#### [Task item]
Word for word, restate the lines of the data below between those holding "GAS3: MQ-7 -> MQ-135" and "DIGITS1 pin GND: GND -> VIN", inclusive; pictures do not belong in the copy.
::::::::
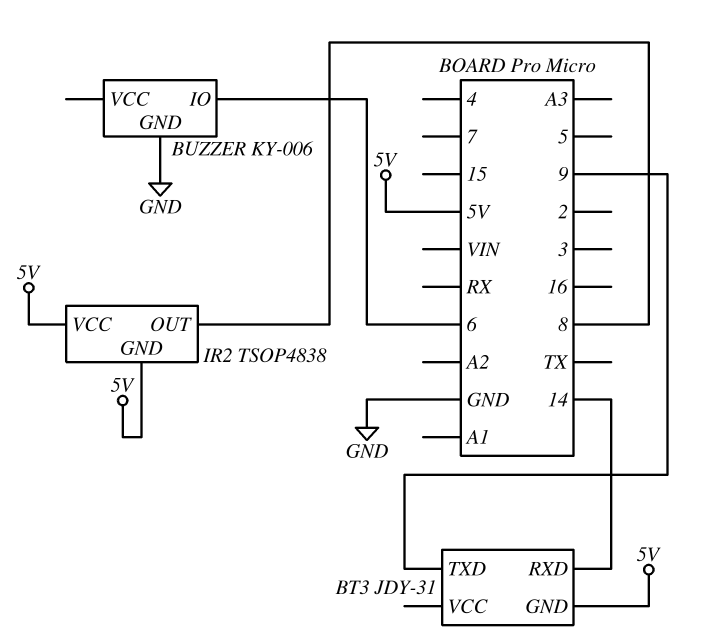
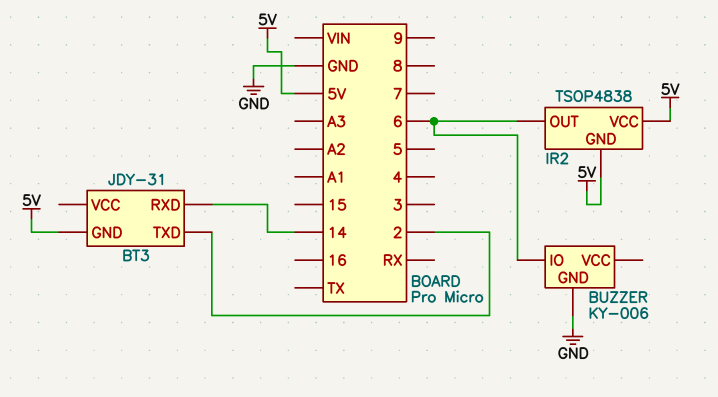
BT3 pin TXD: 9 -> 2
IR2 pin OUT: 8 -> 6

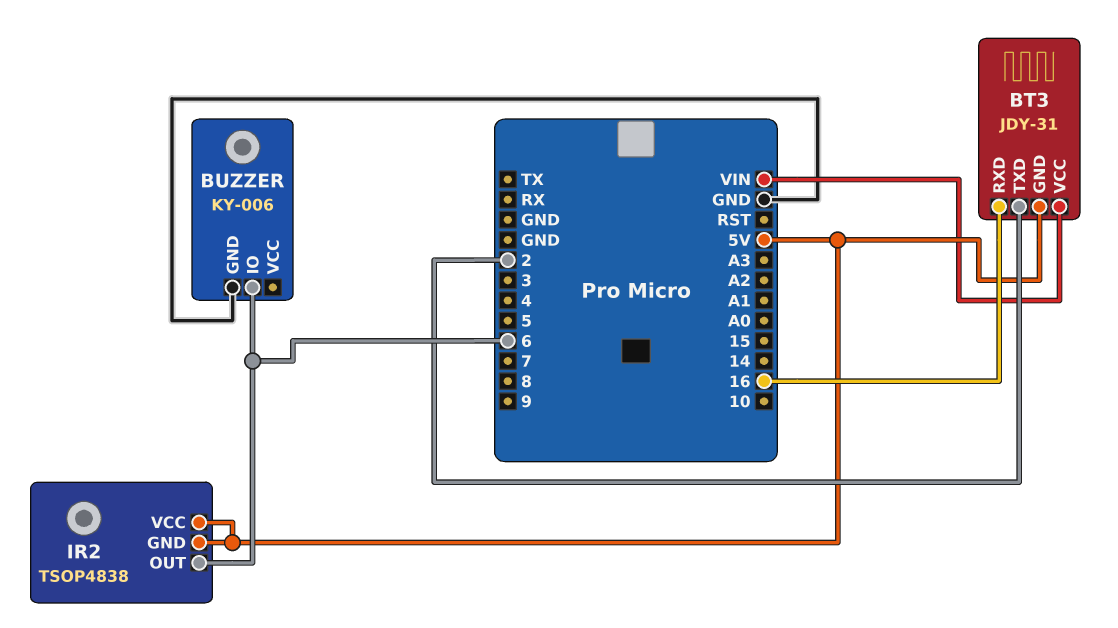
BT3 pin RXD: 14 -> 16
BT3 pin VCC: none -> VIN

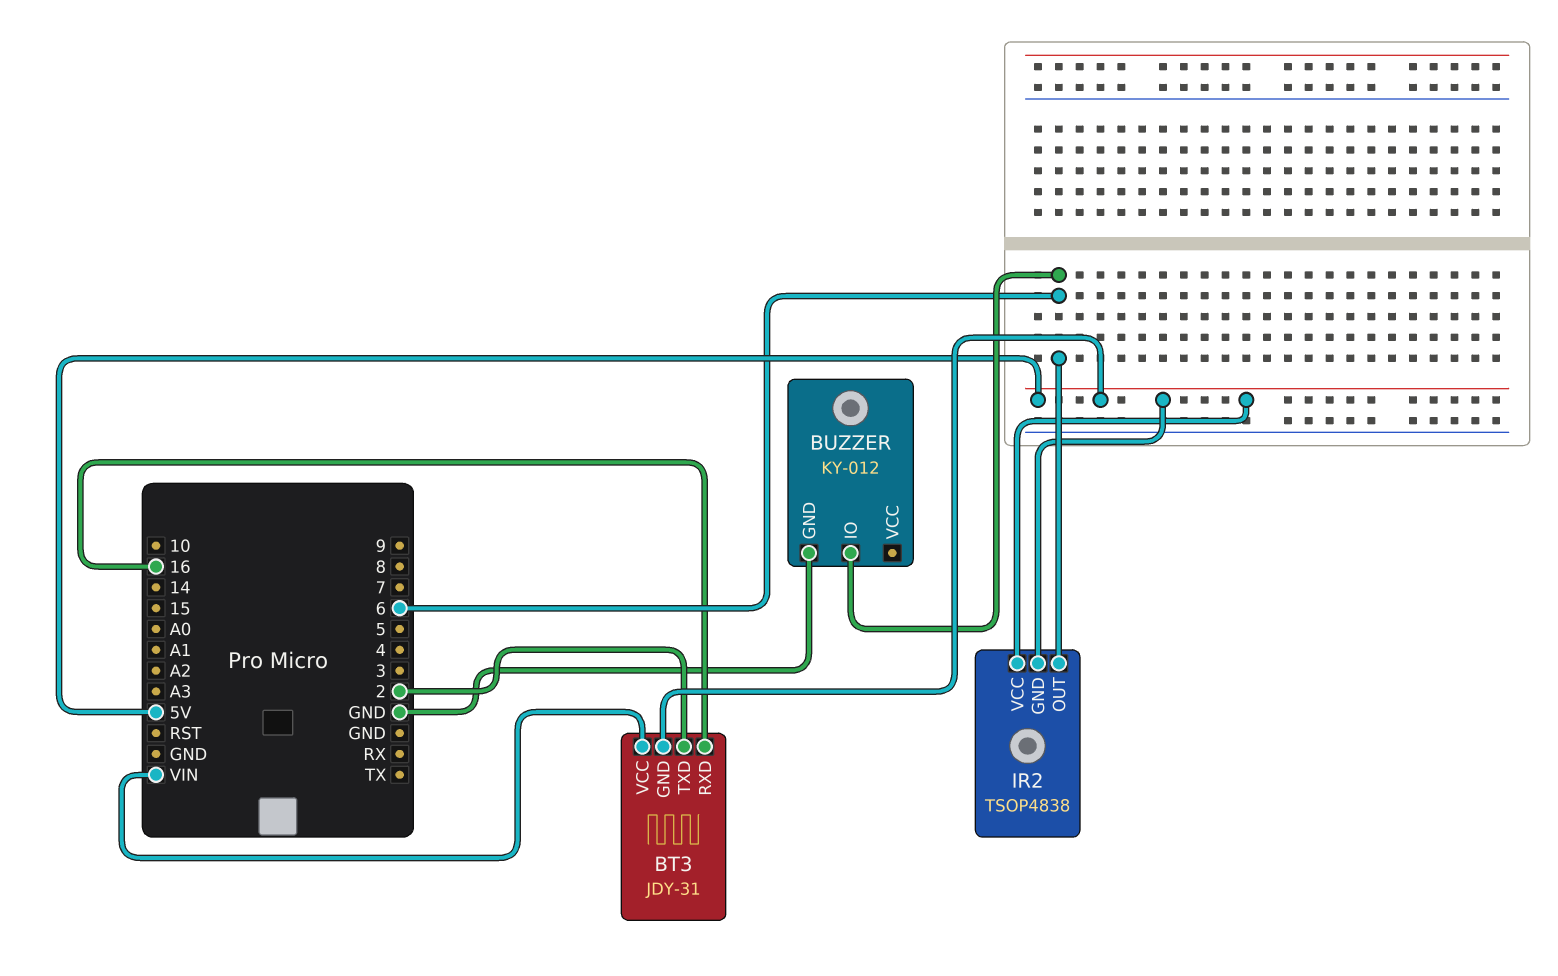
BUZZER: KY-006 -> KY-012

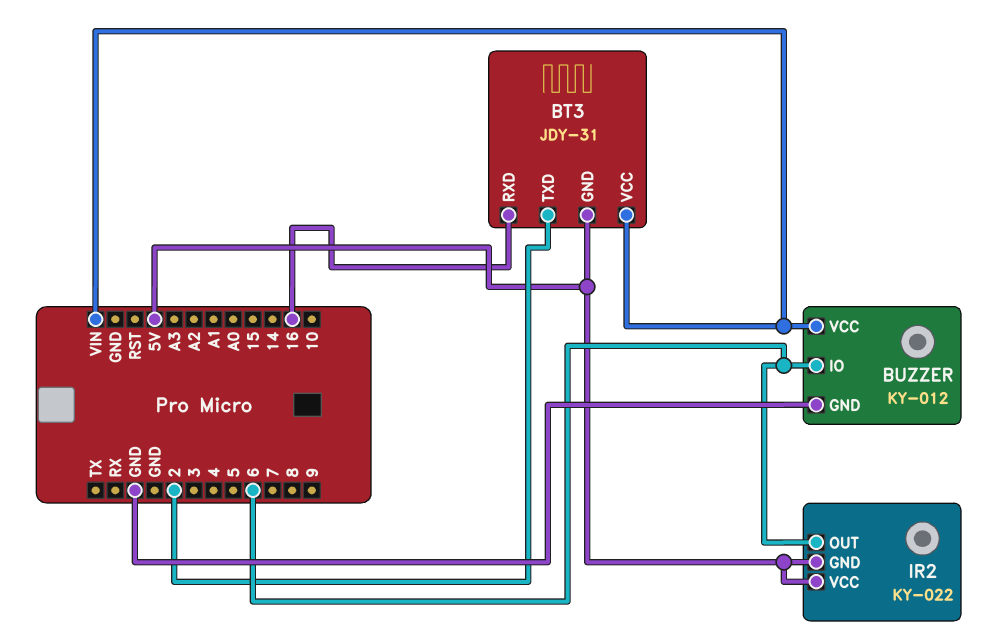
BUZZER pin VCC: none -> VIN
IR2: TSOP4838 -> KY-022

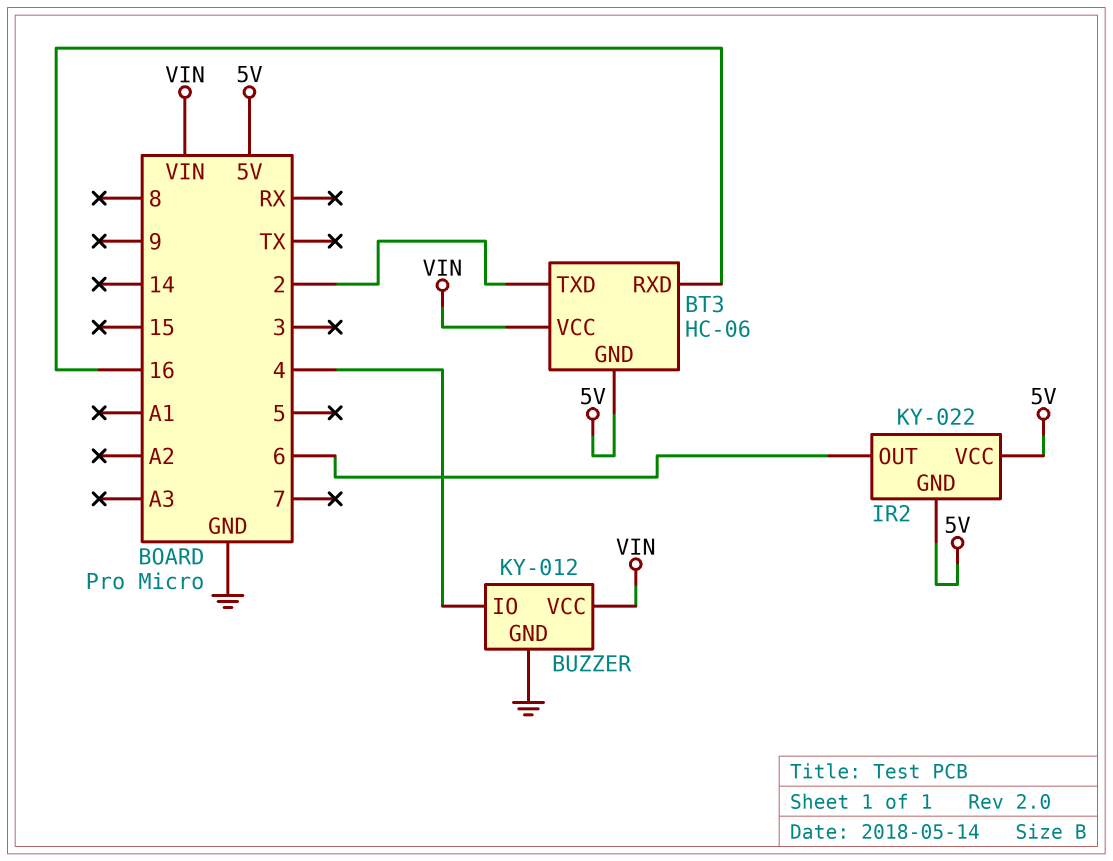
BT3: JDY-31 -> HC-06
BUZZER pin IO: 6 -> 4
::::::::
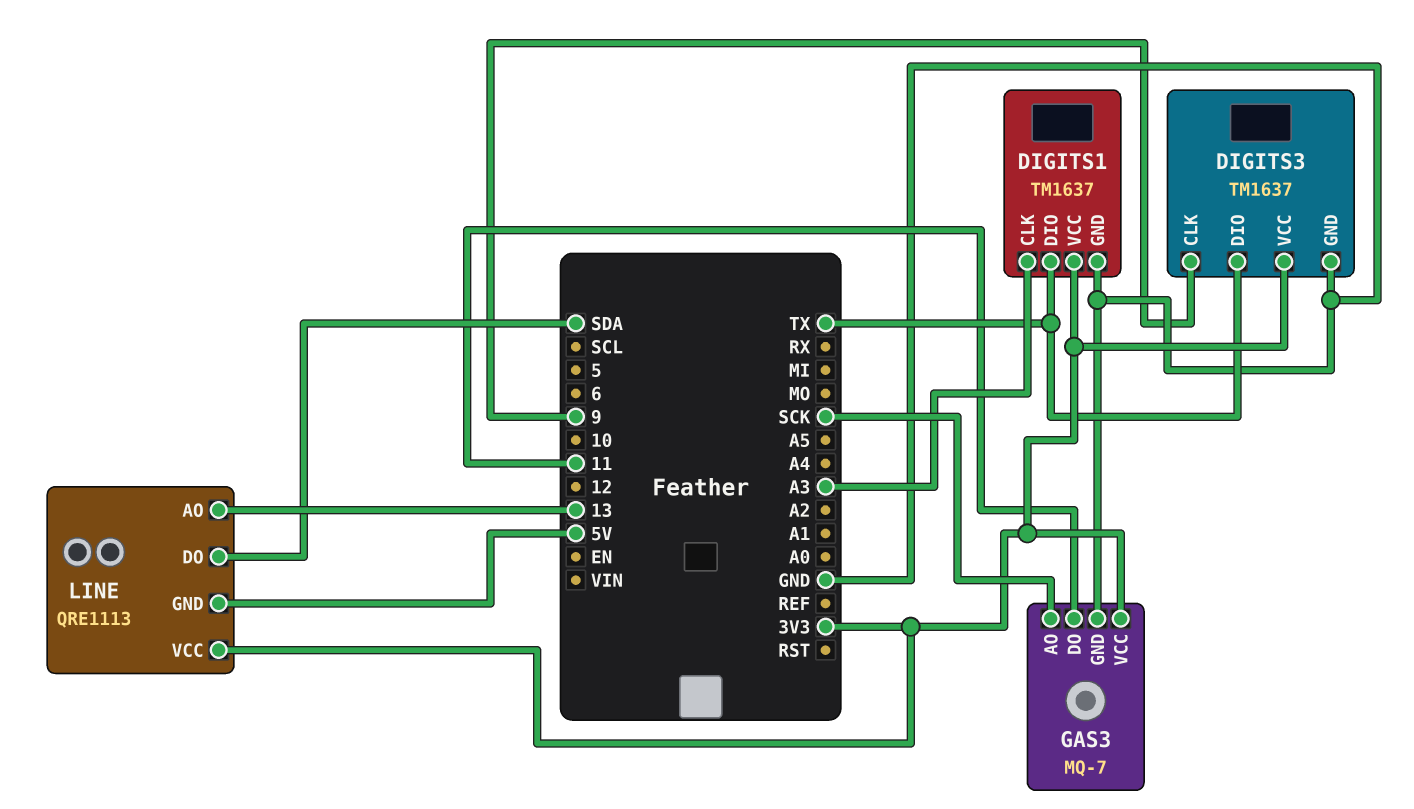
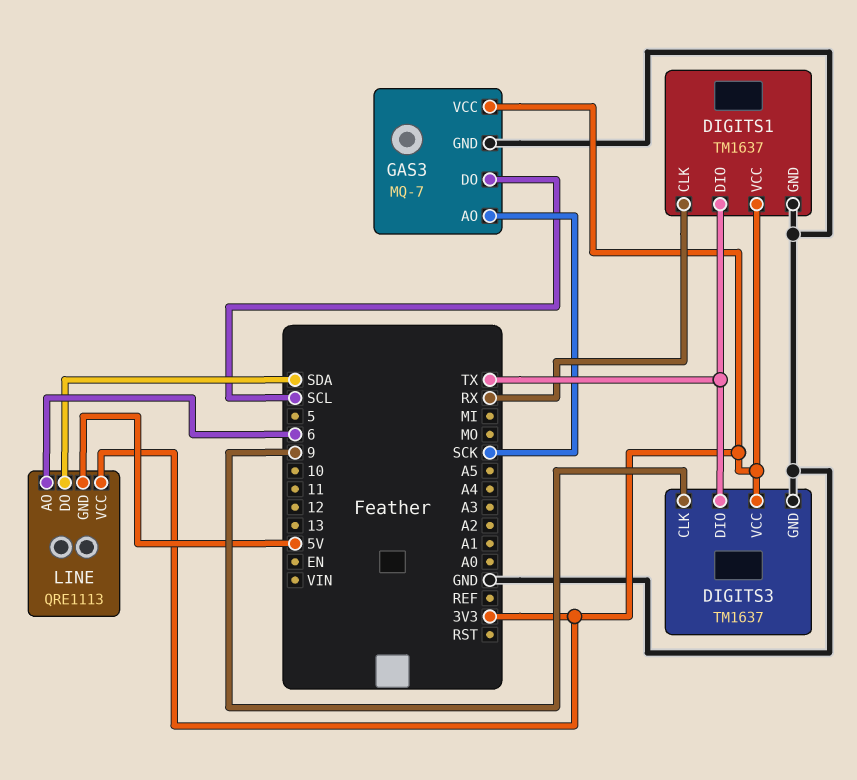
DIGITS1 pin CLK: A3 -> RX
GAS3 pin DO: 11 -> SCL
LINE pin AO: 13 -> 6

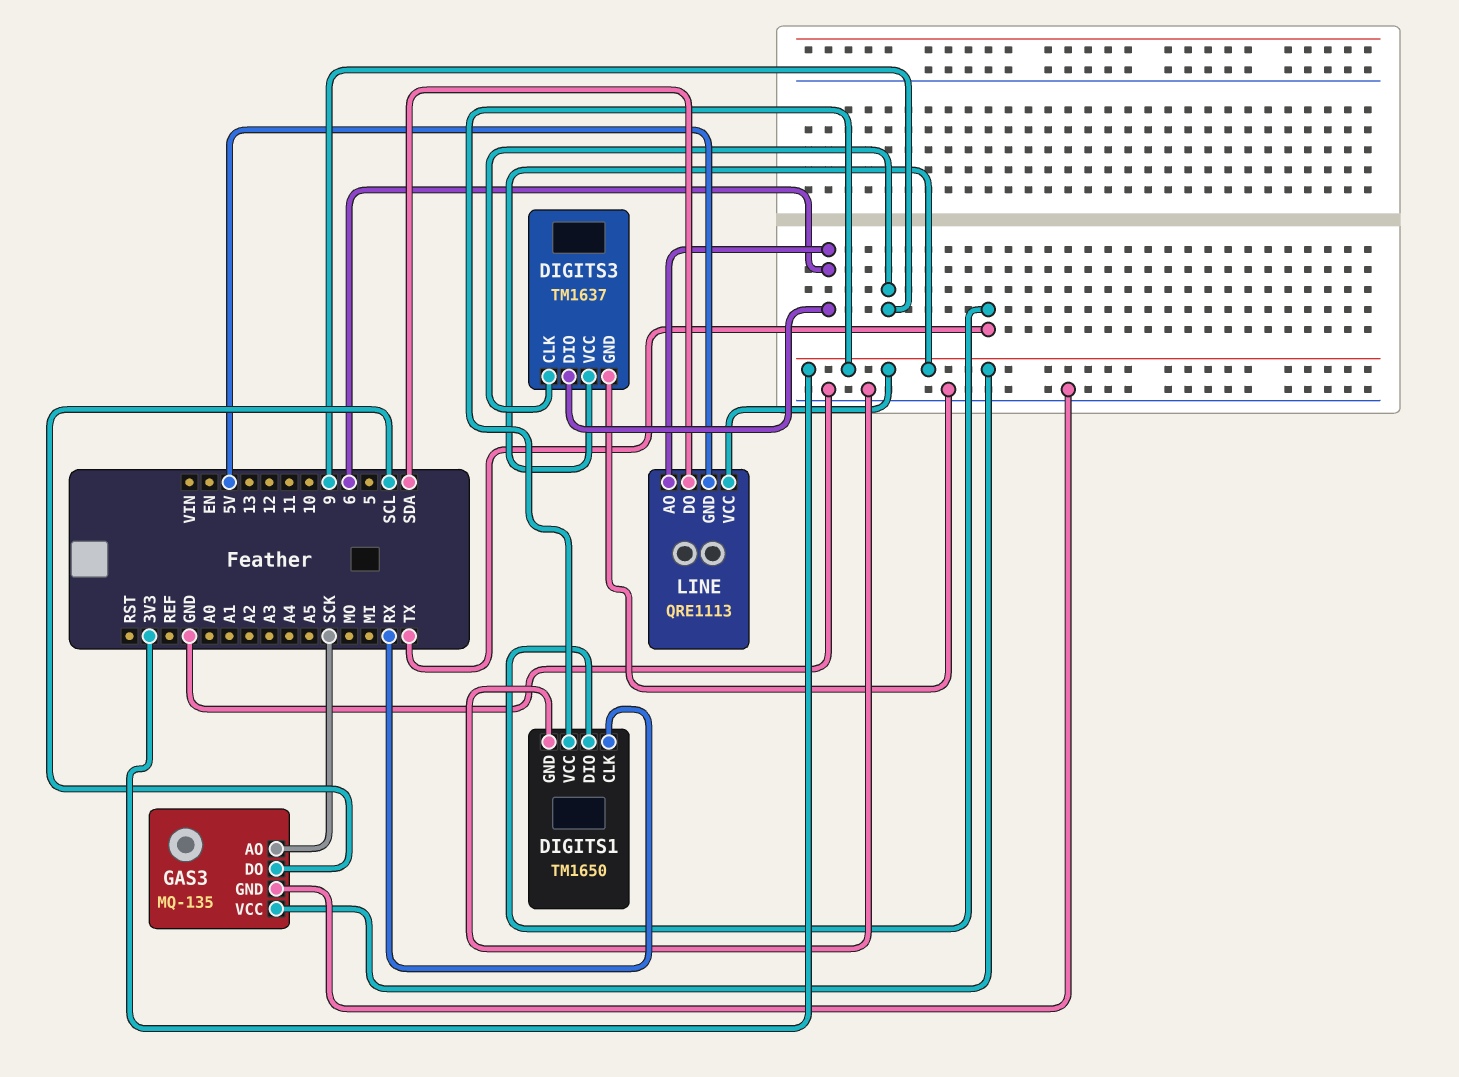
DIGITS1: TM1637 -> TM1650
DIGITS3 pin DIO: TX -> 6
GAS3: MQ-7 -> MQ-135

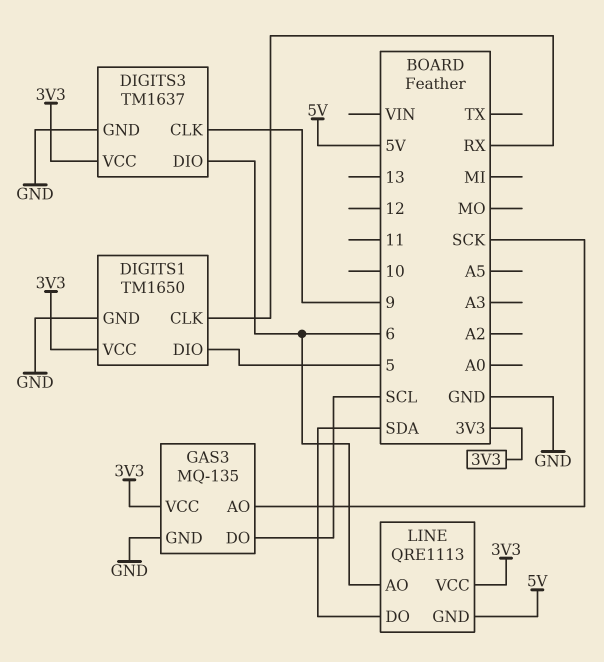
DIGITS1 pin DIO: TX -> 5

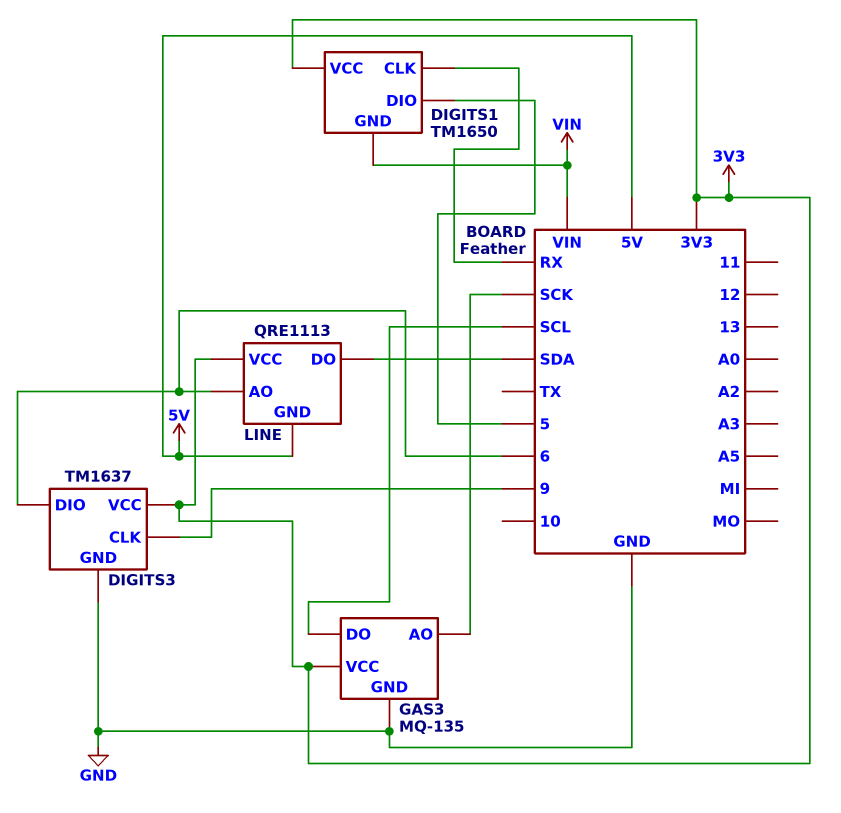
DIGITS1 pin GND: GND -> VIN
::::::::
#### [Task solution]
GAS3: MQ-7 -> MQ-135

DIGITS1 pin DIO: TX -> 5

DIGITS1 pin GND: GND -> VIN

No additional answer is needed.